Problem details ::
Using the records below, give again exactly the lines from the line that contains "none -> grey brick E3:F3 level 2" through the line that contains "none -> grey tile C6 level 5", both ends included, and only those.

Given data ::

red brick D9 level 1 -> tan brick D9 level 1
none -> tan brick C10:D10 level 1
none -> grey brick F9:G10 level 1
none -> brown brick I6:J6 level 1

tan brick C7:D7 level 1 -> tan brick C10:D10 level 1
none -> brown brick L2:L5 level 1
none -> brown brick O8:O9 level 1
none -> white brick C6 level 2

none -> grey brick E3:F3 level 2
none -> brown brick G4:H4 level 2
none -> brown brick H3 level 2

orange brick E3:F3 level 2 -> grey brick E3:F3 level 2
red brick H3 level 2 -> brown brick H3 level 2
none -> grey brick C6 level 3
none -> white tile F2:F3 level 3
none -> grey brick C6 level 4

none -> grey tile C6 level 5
* * *
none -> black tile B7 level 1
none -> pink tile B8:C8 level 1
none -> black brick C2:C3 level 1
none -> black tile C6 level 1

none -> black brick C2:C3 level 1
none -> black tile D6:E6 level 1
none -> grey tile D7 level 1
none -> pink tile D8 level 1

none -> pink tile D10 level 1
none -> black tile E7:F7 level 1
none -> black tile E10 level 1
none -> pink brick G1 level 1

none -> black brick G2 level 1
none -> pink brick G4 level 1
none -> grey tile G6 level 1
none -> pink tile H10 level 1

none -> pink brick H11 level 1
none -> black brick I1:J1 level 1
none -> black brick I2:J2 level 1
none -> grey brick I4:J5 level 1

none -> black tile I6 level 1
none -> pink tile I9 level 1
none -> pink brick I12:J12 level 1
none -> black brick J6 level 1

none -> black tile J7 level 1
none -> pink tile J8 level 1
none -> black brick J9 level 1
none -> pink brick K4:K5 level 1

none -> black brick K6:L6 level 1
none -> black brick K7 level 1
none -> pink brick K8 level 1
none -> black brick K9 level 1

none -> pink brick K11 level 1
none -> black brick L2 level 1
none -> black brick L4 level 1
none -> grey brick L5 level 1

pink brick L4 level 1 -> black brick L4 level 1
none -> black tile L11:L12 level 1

Response area ::
none -> grey brick E3:F3 level 2
none -> brown brick G4:H4 level 2
none -> brown brick H3 level 2

orange brick E3:F3 level 2 -> grey brick E3:F3 level 2
red brick H3 level 2 -> brown brick H3 level 2
none -> grey brick C6 level 3
none -> white tile F2:F3 level 3
none -> grey brick C6 level 4

none -> grey tile C6 level 5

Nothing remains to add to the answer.